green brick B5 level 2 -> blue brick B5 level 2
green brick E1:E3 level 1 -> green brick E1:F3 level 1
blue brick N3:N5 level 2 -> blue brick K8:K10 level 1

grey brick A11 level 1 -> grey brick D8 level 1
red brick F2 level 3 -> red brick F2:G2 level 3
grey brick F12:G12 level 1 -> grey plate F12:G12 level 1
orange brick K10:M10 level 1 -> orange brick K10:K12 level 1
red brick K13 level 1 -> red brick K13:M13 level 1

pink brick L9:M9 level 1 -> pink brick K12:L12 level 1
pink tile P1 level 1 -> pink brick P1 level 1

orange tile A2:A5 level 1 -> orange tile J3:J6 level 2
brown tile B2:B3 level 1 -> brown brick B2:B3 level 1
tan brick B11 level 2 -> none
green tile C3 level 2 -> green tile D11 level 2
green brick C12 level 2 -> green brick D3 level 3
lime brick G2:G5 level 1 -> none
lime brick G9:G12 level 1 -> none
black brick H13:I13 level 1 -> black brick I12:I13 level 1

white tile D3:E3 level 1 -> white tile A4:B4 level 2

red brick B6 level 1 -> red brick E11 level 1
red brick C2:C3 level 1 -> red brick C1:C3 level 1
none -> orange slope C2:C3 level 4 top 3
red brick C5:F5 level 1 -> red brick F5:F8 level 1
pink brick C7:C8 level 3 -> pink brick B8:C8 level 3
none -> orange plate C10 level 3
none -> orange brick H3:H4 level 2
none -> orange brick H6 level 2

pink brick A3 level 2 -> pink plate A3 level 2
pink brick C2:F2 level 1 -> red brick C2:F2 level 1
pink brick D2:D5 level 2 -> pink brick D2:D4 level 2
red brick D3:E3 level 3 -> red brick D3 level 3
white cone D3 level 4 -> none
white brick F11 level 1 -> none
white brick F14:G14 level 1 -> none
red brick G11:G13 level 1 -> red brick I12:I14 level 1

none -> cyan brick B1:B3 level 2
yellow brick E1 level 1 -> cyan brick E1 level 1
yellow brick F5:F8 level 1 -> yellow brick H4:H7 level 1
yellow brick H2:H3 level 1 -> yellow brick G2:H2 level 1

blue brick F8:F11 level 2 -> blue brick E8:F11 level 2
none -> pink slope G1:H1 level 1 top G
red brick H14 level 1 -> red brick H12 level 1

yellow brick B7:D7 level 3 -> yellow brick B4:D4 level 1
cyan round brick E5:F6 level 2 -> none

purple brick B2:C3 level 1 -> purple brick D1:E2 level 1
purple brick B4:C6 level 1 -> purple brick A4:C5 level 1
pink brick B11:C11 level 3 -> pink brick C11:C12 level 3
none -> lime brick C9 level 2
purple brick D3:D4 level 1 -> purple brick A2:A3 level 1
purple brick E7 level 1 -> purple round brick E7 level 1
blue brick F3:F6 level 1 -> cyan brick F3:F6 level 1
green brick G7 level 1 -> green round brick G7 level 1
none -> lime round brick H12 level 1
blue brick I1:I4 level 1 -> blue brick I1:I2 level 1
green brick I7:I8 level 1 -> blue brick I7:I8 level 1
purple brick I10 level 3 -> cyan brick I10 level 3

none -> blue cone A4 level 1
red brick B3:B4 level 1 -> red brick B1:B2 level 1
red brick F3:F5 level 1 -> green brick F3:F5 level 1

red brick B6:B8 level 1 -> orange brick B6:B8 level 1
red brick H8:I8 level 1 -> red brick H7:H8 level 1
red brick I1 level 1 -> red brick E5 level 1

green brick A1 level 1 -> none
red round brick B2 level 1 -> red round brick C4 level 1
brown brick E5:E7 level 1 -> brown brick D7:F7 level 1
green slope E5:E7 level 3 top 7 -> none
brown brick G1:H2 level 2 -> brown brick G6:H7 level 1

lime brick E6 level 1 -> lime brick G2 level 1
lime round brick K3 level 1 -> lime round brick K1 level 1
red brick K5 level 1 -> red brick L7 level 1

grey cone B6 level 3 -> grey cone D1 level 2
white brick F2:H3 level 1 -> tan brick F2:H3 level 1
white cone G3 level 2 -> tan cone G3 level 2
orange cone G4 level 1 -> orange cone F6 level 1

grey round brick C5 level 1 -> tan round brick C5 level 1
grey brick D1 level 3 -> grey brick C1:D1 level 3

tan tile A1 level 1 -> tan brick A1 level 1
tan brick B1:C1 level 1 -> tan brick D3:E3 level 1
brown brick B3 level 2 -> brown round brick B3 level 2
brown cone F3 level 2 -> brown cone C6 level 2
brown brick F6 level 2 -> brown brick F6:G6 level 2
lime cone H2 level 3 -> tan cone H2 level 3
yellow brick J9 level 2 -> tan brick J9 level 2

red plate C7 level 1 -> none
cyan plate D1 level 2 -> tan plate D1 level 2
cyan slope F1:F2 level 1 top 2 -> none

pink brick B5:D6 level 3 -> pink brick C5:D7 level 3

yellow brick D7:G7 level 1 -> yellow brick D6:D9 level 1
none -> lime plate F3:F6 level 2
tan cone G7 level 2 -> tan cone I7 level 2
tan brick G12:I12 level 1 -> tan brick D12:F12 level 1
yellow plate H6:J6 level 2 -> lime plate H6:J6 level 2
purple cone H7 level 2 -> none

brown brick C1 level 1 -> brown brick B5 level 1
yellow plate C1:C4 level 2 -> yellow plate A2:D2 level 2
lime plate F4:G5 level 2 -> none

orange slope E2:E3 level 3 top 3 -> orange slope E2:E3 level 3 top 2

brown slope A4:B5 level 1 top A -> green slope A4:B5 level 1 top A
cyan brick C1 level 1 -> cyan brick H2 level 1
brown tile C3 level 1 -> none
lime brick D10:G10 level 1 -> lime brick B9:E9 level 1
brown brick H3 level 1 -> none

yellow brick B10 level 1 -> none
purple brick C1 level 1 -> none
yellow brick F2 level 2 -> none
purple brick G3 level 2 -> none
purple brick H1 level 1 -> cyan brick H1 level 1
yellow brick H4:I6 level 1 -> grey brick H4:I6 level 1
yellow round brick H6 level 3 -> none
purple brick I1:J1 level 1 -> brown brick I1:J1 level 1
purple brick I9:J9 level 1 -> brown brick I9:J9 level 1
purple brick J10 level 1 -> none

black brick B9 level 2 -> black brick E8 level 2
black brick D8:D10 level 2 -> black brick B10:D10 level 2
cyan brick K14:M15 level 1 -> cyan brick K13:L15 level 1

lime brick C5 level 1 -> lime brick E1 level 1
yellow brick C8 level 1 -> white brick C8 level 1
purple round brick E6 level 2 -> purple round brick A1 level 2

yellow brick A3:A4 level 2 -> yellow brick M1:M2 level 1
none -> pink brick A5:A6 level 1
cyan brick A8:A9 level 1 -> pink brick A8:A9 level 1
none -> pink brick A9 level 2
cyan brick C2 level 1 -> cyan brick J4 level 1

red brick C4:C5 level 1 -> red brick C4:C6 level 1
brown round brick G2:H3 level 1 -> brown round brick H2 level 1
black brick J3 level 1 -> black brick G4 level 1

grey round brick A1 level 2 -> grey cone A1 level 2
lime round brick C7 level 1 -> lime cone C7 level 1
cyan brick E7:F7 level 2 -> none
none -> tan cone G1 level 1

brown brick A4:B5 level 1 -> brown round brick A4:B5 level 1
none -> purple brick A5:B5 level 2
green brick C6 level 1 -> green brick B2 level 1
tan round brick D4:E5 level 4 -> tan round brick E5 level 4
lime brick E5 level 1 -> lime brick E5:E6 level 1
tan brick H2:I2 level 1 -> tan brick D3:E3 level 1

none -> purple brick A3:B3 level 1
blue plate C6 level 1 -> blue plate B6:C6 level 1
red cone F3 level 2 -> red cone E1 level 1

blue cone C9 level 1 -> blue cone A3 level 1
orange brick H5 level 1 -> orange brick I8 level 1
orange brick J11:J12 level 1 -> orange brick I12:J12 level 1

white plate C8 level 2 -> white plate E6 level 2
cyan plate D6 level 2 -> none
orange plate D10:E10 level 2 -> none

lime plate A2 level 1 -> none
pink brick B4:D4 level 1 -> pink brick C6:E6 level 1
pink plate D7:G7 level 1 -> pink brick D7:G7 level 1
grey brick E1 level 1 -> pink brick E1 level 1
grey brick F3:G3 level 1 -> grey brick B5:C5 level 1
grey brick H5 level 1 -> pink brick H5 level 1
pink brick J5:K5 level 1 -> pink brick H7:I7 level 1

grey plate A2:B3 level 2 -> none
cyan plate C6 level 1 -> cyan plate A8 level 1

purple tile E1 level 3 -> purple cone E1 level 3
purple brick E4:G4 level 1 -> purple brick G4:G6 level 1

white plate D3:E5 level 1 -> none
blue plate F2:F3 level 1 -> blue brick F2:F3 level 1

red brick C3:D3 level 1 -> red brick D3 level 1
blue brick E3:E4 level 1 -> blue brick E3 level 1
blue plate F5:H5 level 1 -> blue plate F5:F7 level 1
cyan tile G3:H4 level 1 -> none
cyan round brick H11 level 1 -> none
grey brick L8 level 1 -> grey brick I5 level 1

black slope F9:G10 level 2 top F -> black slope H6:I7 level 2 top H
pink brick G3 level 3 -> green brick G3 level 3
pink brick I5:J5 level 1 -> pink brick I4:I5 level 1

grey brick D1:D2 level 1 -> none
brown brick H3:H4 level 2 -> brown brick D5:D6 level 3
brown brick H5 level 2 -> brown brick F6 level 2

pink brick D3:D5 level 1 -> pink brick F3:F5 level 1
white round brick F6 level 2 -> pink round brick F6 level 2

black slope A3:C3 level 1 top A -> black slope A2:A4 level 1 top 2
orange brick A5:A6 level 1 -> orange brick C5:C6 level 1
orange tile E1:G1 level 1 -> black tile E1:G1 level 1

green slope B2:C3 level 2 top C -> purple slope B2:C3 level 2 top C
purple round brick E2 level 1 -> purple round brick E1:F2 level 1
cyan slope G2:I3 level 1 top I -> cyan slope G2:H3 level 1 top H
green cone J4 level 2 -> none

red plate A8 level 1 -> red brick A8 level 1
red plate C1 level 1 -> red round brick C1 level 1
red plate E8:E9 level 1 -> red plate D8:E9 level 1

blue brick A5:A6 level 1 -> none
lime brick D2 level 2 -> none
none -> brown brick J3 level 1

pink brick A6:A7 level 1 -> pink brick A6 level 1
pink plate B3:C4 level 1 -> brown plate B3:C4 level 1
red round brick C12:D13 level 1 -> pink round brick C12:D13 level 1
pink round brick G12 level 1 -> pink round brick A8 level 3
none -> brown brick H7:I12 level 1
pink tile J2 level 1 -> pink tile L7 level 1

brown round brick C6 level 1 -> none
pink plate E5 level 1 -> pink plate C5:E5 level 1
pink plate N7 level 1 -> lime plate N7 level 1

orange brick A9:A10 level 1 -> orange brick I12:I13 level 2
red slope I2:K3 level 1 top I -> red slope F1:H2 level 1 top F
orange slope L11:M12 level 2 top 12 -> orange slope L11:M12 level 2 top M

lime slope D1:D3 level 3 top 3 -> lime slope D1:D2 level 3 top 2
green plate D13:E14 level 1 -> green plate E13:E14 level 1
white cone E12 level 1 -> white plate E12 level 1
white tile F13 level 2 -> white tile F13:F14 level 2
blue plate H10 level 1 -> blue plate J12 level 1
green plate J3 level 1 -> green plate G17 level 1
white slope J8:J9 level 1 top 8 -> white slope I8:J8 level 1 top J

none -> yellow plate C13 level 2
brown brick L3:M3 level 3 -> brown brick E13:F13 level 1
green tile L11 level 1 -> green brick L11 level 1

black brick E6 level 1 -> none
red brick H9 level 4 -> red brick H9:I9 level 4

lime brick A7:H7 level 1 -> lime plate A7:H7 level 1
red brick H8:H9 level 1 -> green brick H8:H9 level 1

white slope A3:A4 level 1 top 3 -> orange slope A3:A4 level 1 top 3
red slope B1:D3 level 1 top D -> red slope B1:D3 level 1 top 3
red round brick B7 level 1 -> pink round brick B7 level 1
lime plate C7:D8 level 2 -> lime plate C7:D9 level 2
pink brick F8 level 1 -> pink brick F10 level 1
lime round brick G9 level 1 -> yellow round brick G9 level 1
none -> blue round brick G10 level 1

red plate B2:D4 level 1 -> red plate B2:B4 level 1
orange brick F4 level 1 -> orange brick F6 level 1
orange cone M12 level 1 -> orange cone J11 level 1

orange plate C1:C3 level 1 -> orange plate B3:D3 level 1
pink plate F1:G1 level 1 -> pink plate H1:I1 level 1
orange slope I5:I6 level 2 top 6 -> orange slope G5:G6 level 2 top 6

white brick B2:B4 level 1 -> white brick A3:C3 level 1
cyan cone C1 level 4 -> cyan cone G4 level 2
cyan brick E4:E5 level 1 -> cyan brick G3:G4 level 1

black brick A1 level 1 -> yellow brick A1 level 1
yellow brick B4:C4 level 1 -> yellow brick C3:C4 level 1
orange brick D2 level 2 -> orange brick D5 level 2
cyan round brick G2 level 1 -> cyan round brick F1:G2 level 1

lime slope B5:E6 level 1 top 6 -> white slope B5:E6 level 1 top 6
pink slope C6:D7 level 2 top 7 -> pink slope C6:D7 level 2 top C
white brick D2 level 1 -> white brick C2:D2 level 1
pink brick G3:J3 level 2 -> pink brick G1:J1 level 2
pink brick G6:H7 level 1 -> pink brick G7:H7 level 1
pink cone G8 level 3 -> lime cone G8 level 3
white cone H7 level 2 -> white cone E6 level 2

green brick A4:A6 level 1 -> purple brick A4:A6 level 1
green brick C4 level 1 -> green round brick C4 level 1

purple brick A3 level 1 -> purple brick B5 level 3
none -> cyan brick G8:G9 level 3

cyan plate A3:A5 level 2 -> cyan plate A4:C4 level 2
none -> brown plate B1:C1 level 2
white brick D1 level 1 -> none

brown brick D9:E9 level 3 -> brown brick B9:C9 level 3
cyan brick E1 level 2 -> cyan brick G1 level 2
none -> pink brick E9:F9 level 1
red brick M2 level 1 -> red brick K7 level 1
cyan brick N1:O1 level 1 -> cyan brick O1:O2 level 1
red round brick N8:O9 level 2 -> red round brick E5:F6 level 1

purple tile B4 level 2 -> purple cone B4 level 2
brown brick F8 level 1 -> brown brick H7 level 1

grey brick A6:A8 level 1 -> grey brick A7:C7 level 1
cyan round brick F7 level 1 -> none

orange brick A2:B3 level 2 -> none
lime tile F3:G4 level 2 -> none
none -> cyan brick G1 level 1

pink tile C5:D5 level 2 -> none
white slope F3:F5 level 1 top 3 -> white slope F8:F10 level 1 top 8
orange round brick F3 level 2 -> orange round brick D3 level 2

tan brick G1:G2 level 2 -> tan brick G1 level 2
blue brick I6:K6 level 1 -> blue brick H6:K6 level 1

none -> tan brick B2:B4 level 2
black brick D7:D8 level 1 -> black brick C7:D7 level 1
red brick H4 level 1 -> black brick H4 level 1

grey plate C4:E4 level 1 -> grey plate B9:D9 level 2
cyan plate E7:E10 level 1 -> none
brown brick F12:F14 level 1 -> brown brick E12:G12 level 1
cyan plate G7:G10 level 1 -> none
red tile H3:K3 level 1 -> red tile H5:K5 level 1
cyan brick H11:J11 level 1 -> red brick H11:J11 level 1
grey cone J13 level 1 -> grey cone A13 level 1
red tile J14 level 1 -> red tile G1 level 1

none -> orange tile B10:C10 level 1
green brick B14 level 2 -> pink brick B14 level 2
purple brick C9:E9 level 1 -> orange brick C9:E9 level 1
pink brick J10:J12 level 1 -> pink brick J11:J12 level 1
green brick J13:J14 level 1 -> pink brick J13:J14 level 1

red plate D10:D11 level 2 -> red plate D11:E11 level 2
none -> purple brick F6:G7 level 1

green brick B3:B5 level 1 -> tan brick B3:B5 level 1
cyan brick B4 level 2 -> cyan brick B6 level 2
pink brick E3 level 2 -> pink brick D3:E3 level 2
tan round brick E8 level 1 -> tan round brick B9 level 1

━━━━━━

Problem to work on:
All that belongs in your answer is the stretch of entries above from the line with "cyan plate A3:A5" through the line with "white slope F3:F5", printed exactly.

Worked solution:
cyan plate A3:A5 level 2 -> cyan plate A4:C4 level 2
none -> brown plate B1:C1 level 2
white brick D1 level 1 -> none

brown brick D9:E9 level 3 -> brown brick B9:C9 level 3
cyan brick E1 level 2 -> cyan brick G1 level 2
none -> pink brick E9:F9 level 1
red brick M2 level 1 -> red brick K7 level 1
cyan brick N1:O1 level 1 -> cyan brick O1:O2 level 1
red round brick N8:O9 level 2 -> red round brick E5:F6 level 1

purple tile B4 level 2 -> purple cone B4 level 2
brown brick F8 level 1 -> brown brick H7 level 1

grey brick A6:A8 level 1 -> grey brick A7:C7 level 1
cyan round brick F7 level 1 -> none

orange brick A2:B3 level 2 -> none
lime tile F3:G4 level 2 -> none
none -> cyan brick G1 level 1

pink tile C5:D5 level 2 -> none
white slope F3:F5 level 1 top 3 -> white slope F8:F10 level 1 top 8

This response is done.